Instructions to follow
Look through the entries below and say how many lines contain the string "degrees". Give the number only.

Data for this exercise
┌────────

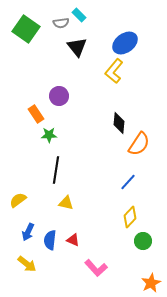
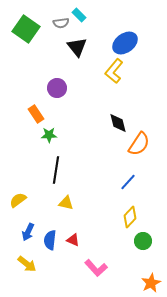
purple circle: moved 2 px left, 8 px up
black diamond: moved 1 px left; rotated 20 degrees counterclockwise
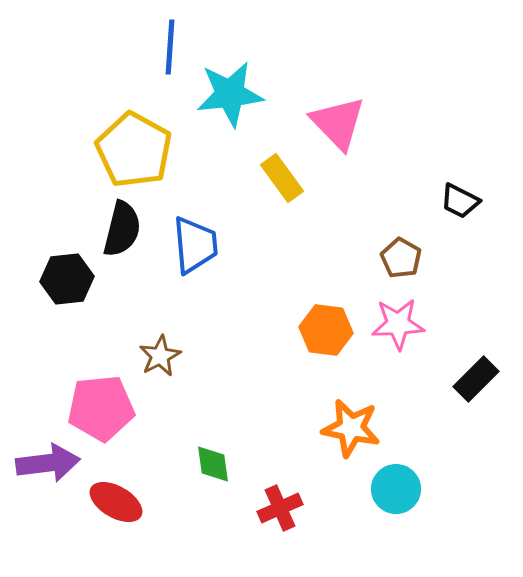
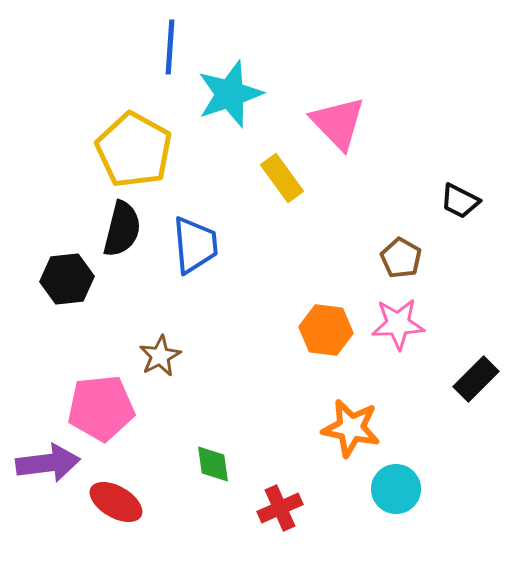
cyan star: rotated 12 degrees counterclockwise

└────────
┌────────

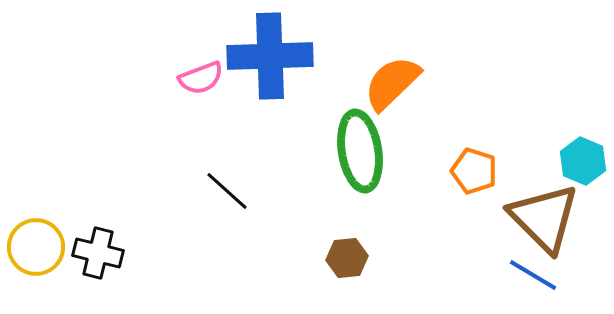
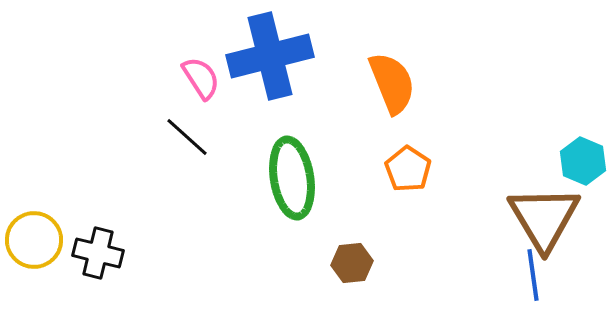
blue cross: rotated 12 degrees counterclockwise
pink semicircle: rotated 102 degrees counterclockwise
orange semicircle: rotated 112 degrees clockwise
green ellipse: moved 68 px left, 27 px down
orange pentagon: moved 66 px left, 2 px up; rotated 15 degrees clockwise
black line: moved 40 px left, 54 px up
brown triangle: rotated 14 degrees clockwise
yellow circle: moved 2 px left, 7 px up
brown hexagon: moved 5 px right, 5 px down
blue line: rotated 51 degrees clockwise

└────────

Response box
8